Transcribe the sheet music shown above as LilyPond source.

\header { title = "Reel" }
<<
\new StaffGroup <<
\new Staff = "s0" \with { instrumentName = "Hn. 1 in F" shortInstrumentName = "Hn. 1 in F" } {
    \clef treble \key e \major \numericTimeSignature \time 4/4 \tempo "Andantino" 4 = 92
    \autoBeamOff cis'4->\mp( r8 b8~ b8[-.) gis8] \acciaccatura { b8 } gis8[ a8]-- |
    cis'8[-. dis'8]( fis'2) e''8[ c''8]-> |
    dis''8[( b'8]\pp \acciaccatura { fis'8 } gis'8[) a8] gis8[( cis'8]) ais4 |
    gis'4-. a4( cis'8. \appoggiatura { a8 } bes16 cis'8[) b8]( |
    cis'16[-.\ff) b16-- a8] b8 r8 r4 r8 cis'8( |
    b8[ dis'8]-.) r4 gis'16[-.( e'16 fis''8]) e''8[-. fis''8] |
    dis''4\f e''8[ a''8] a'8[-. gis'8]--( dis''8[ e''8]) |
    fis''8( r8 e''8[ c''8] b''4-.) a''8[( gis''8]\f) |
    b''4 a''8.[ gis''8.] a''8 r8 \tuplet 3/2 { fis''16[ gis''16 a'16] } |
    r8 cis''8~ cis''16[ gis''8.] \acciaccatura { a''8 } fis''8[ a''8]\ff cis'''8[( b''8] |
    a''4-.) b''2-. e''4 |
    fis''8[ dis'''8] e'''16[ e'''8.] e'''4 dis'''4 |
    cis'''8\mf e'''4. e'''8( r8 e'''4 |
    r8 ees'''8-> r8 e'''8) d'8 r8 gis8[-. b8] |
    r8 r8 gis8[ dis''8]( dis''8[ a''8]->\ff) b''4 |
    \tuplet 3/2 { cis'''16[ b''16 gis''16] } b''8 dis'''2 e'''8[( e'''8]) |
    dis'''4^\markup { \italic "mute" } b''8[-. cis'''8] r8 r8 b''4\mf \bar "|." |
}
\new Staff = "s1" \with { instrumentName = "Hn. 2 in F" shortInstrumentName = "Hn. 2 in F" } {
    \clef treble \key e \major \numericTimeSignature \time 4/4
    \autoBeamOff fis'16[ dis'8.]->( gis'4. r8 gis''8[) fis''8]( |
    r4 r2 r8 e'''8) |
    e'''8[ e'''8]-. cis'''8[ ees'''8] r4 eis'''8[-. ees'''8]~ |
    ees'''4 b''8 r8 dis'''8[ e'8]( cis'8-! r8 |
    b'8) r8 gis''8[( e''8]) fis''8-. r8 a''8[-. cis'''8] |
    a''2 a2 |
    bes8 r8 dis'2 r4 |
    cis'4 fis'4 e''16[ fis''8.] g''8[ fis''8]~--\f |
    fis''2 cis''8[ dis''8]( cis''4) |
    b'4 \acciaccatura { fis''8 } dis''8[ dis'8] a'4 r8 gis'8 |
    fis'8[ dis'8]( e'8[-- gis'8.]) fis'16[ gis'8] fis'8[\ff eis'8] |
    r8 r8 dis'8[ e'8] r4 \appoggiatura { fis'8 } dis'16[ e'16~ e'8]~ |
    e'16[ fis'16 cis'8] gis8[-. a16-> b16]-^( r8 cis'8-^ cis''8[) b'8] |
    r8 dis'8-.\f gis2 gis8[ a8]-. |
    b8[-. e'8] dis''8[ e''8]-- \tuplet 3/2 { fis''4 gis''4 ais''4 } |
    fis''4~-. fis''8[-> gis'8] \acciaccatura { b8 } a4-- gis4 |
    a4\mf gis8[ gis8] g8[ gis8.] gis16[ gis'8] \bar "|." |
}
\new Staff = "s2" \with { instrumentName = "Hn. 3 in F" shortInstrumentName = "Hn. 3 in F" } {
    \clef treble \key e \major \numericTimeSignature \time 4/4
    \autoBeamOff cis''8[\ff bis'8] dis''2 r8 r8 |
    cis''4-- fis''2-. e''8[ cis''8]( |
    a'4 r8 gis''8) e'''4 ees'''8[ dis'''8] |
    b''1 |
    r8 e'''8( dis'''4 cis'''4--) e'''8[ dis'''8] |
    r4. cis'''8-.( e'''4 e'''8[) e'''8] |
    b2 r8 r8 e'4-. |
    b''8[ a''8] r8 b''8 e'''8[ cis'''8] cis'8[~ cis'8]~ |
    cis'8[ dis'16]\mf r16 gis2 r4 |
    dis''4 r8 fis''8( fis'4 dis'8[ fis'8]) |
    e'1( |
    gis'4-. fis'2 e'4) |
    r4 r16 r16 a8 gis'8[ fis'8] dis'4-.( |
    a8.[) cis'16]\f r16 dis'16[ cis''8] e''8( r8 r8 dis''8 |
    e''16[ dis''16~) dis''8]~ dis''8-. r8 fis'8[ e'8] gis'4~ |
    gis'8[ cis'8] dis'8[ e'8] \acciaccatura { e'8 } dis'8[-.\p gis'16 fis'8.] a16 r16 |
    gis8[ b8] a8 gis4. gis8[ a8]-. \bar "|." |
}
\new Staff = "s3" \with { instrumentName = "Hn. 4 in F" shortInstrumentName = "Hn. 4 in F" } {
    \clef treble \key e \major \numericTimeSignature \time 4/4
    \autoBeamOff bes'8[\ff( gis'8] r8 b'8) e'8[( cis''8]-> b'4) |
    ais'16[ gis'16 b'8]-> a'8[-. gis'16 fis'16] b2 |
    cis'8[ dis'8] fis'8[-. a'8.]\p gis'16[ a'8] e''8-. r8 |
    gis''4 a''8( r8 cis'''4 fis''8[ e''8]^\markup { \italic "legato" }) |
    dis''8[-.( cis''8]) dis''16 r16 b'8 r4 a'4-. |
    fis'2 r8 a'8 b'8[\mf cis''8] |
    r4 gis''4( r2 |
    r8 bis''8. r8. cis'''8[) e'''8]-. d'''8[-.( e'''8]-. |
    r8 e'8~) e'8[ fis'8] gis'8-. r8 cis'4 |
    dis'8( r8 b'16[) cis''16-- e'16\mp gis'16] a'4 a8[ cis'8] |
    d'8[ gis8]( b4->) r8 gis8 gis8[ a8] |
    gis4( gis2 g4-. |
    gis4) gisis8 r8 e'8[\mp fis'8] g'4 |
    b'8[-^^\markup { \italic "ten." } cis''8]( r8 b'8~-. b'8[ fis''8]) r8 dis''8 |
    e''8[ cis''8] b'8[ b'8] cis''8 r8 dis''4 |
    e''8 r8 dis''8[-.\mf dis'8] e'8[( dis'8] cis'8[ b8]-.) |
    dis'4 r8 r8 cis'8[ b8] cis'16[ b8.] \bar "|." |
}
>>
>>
═══
Pick out every line above that contains the string "tuplet" and copy each of those lines.

    b''4 a''8.[ gis''8.] a''8 r8 \tuplet 3/2 { fis''16[ gis''16 a'16] } |
    \tuplet 3/2 { cis'''16[ b''16 gis''16] } b''8 dis'''2 e'''8[( e'''8]) |
    b8[-. e'8] dis''8[ e''8]-- \tuplet 3/2 { fis''4 gis''4 ais''4 } |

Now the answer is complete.